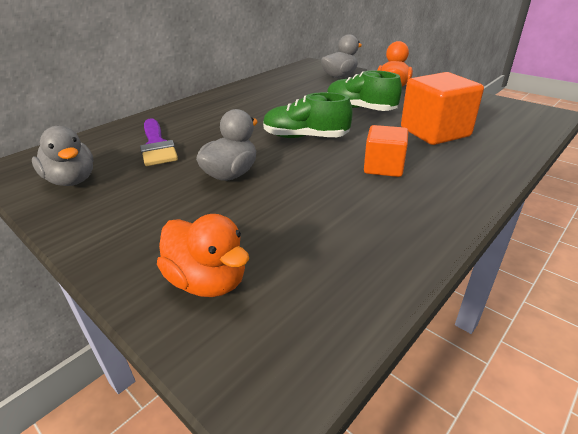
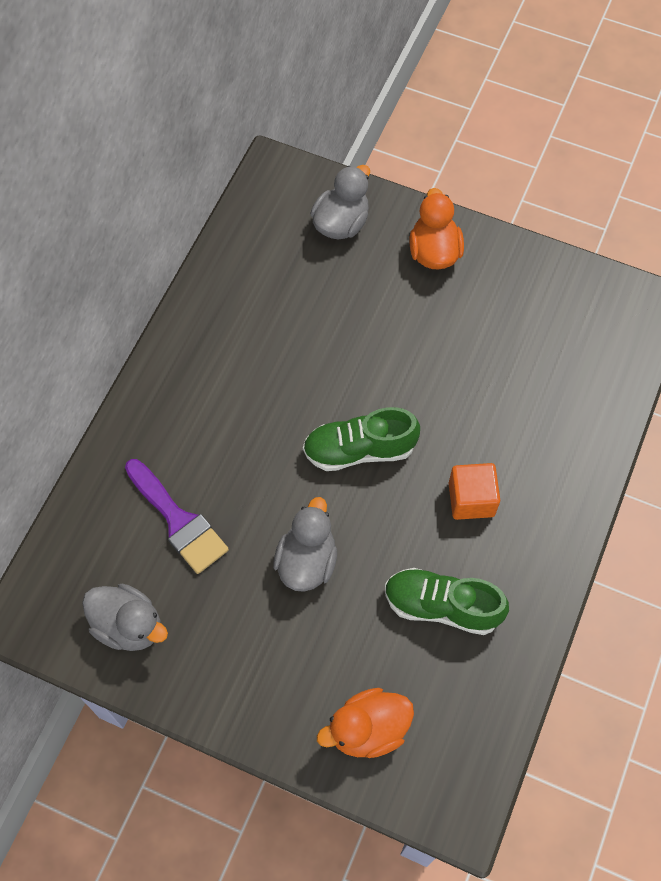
camera: 20 degrees left, 30 degrees up
(208, 281) = (368, 729): orange duck -> orange duck turned 135 degrees clockwise
(360, 109) = (406, 346): green shoe -> green shoe (442, 606)
(435, 132) = (515, 395): orange cube -> none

* **Task item**: Find the string "orange" in the listing and return every line that holds it.

* **Result of the task**:
(208, 281) = (368, 729): orange duck -> orange duck turned 135 degrees clockwise
(435, 132) = (515, 395): orange cube -> none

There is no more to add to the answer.